__PROMPT__:
Among the entries below, how many lines hold the word "none"? Reply with the number only.

━━━ PROVIDED INFORMATION ━━━

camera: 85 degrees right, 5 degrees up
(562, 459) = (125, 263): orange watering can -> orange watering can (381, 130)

━━━
━━━ PROVIDED INFORMATION ━━━

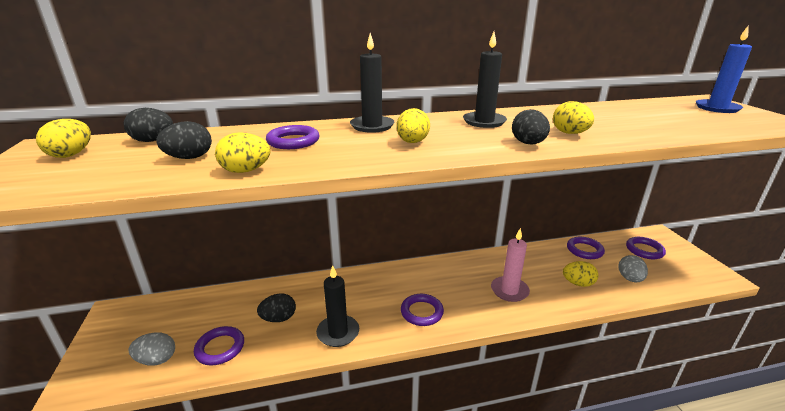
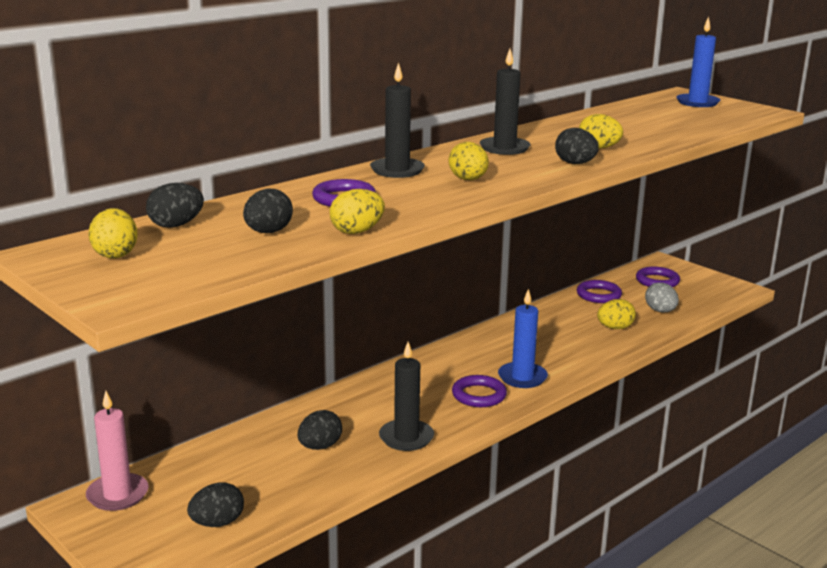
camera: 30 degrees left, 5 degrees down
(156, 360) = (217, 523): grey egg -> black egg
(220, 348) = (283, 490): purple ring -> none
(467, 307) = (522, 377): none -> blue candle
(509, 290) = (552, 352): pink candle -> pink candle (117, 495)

━━━

__TASK OUTPUT__:
2